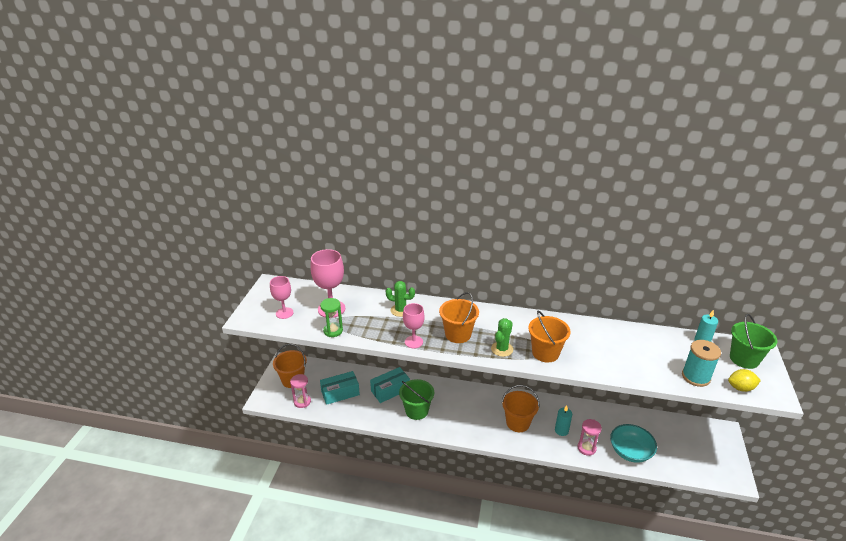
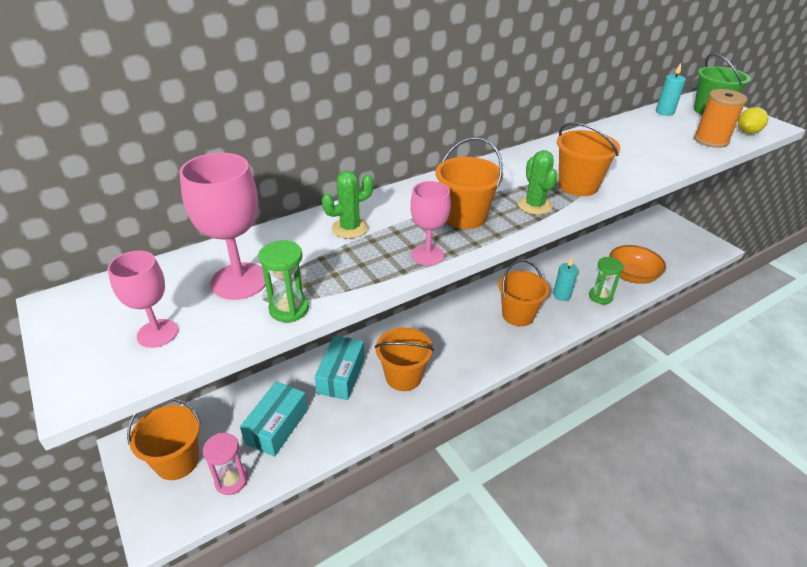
camera: 45 degrees left, 5 degrees up
green bucket [399,379,434,420] -> orange bucket [375,327,434,391]
pink hourglass [577,419,602,456] -> green hourglass [589,257,624,304]
turquoise bowl [610,424,657,463] -> orange bowl [609,245,666,284]
turquoise spool [682,340,721,387] -> orange spool [694,89,748,148]

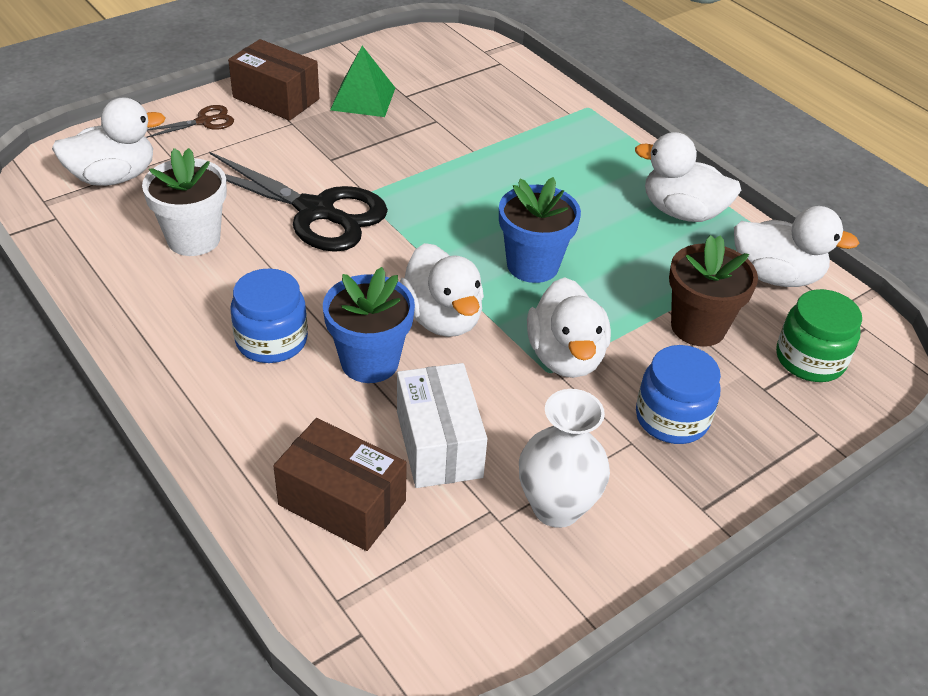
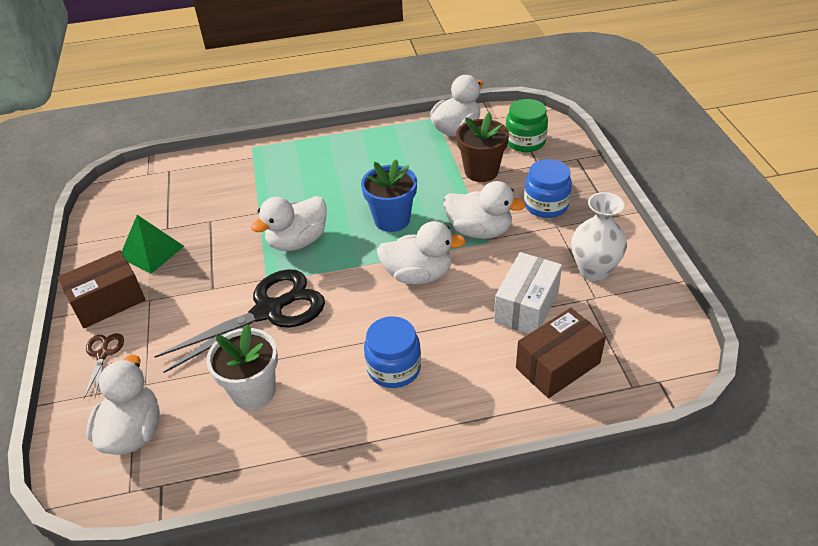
camera: 60 degrees left, 0 degrees up
blue flower pot [323,267,415,383] -> none
white box [397,363,487,488] -> white box turned 75 degrees counterclockwise [494,252,562,334]
white duck [635,132,741,222] -> white duck moved to [251,196,326,251]

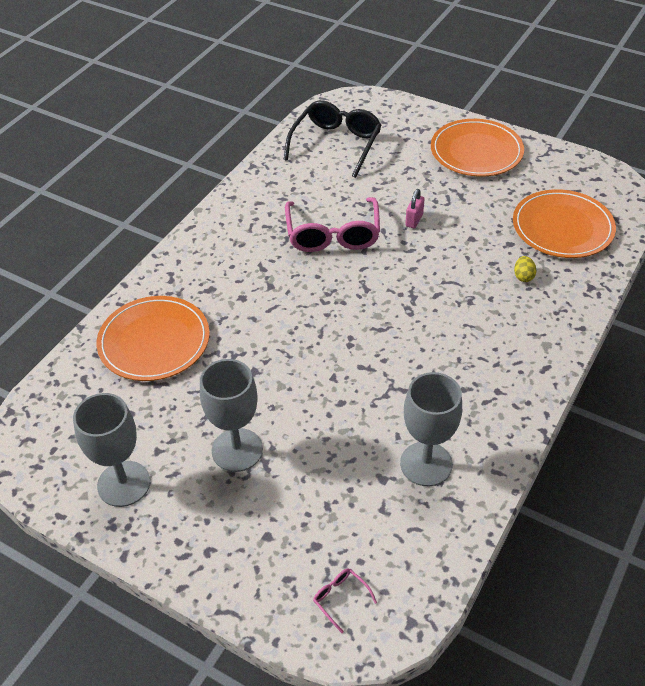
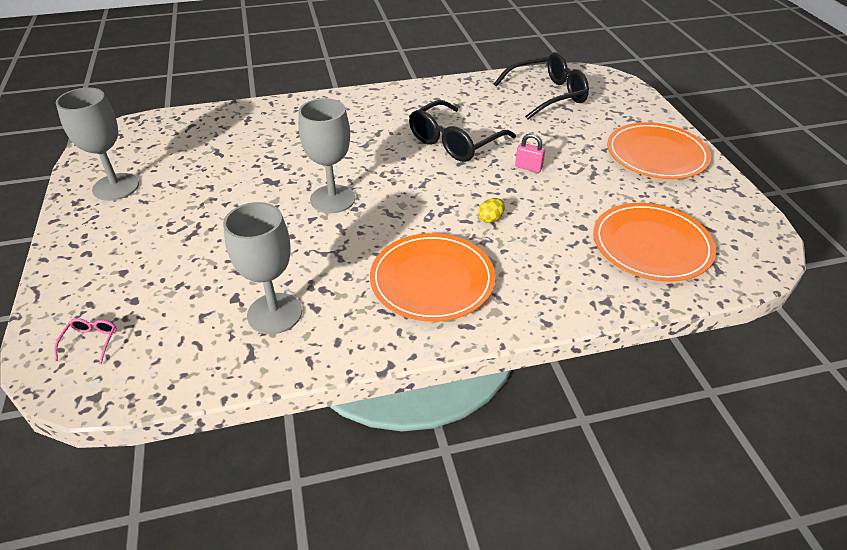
camera: 45 degrees right, 5 degrees down
orange plate [97,296,210,381] -> orange plate moved to [370,233,496,322]
grey goblet [200,359,263,472] -> grey goblet moved to [298,98,355,213]
pink glasses [285,197,380,252] -> black glasses [409,100,516,162]
pink padlock [405,189,424,228] -> pink padlock turned 45 degrees clockwise [515,133,545,172]
yellow egg [514,256,537,282] -> yellow egg moved to [478,198,505,223]

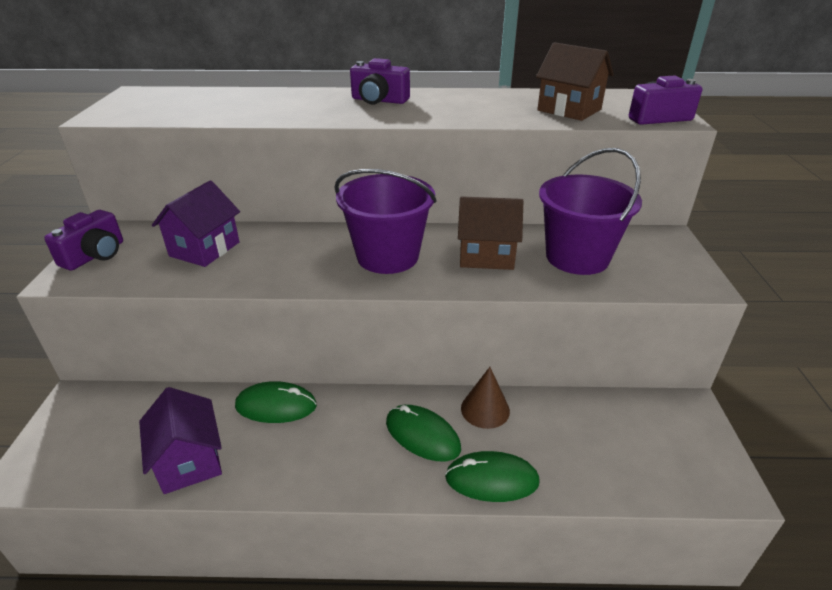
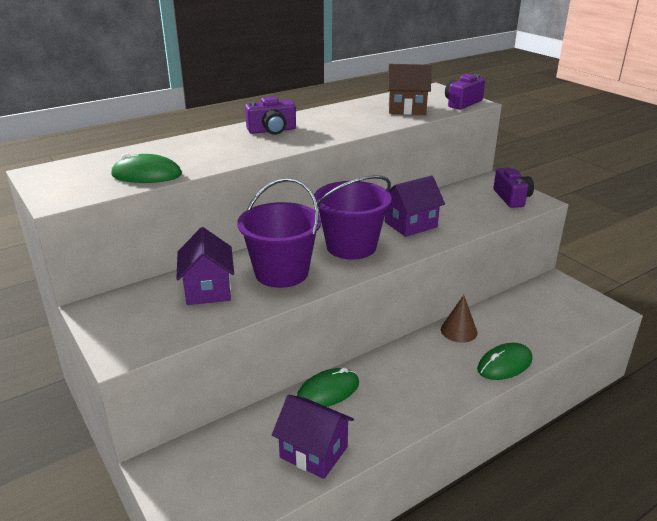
camera: 35 degrees left, 5 degrees down
purple camera [44,210,123,270] -> purple camera moved to [493,168,534,208]
green mouse [386,405,461,461] -> green mouse moved to [111,153,182,183]
brown house [458,196,523,270] -> purple house [385,175,445,237]
purple bucket [539,148,642,275] -> purple bucket moved to [237,178,321,288]

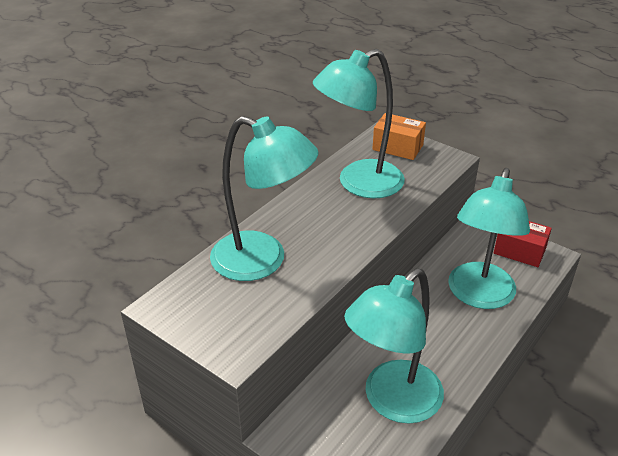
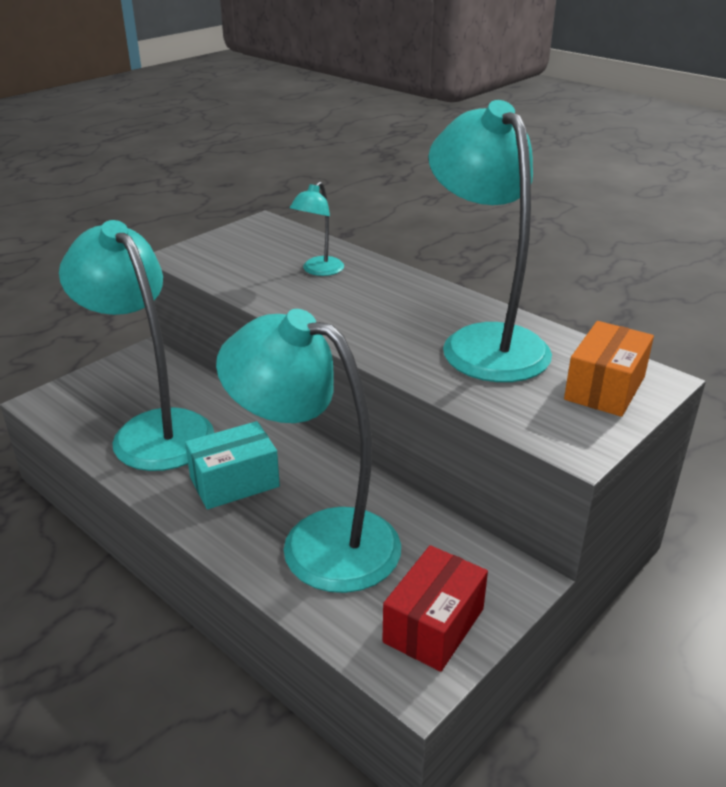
camera: 95 degrees right, 5 degrees down
turquoise lamp [210,116,319,281] -> turquoise lamp [290,181,344,276], size x0.46
none -> turquoise box [185,421,280,509]

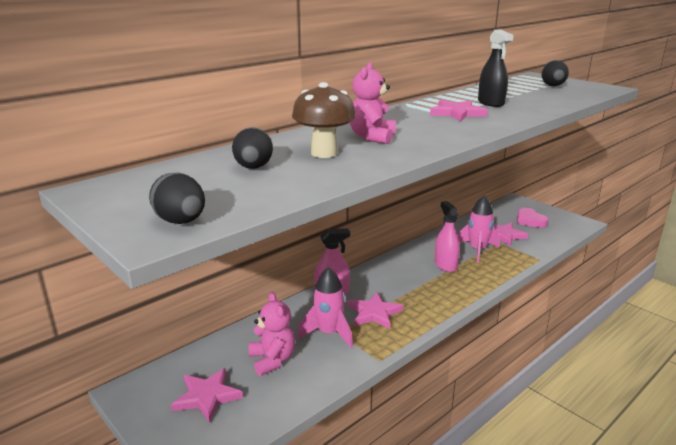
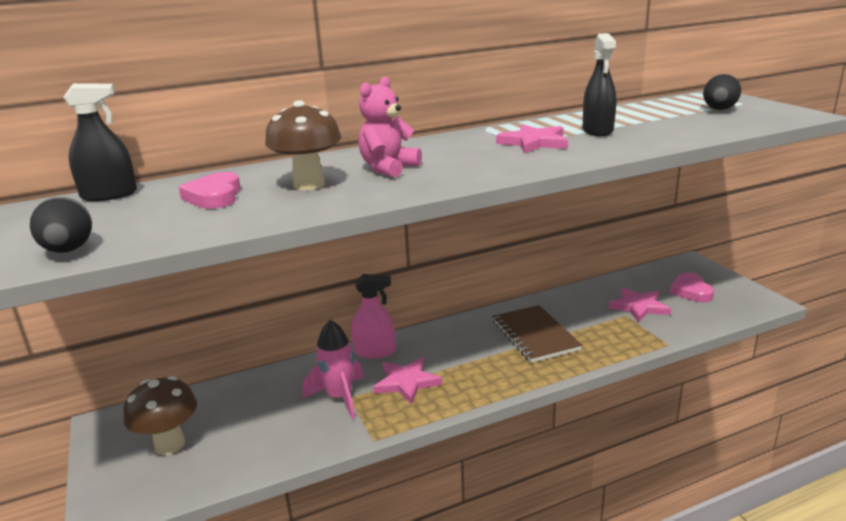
camera: 20 degrees right, 0 degrees up
pink star [171,368,243,423] -> brown mushroom [123,376,197,455]
black egg [232,127,273,169] -> pink heart [179,172,241,209]
pink teddy bear [249,292,295,376] -> none
pink spray bottle [435,201,460,272] -> brown notebook [492,305,582,363]
pink rocket [457,196,500,263] -> none
none -> black spray bottle [63,83,137,201]

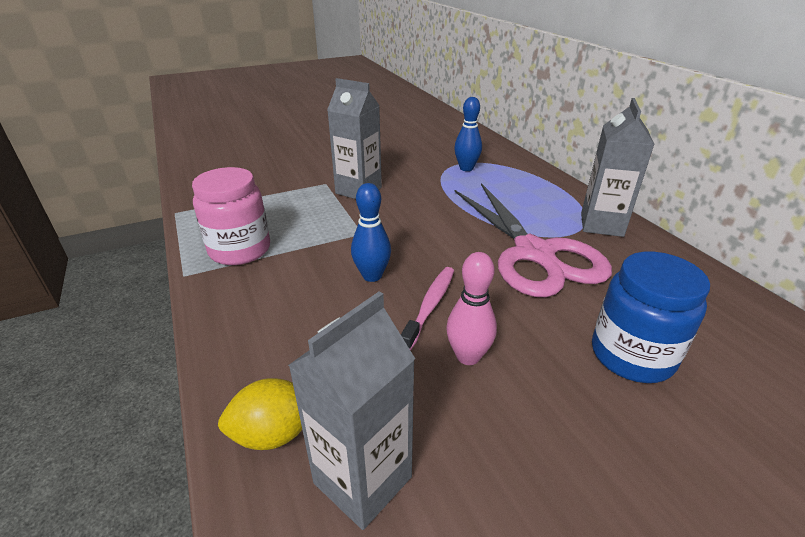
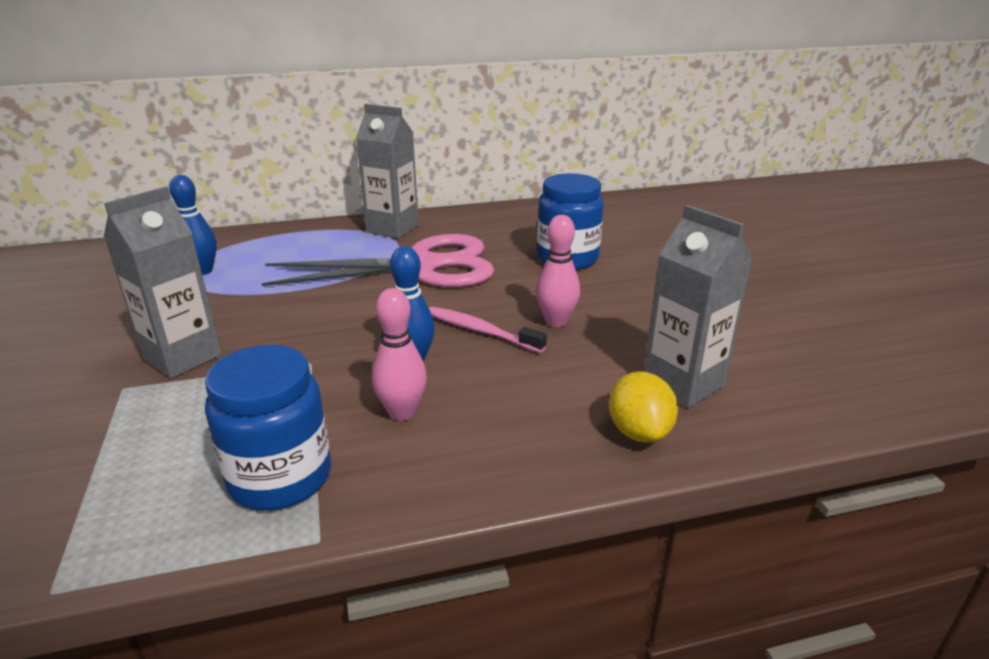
camera: 80 degrees left, 5 degrees down
pink jar [192,167,270,265] -> blue jar [205,345,331,510]
none -> pink bowling pin [372,288,427,421]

## GOAL OF THE EXERCISE
In the records above, find every line containing the word "orange" and show it.

## WRITTEN REPLY
green bucket [399,379,434,420] -> orange bucket [375,327,434,391]
turquoise bowl [610,424,657,463] -> orange bowl [609,245,666,284]
turquoise spool [682,340,721,387] -> orange spool [694,89,748,148]
orange plate [97,296,210,381] -> orange plate moved to [370,233,496,322]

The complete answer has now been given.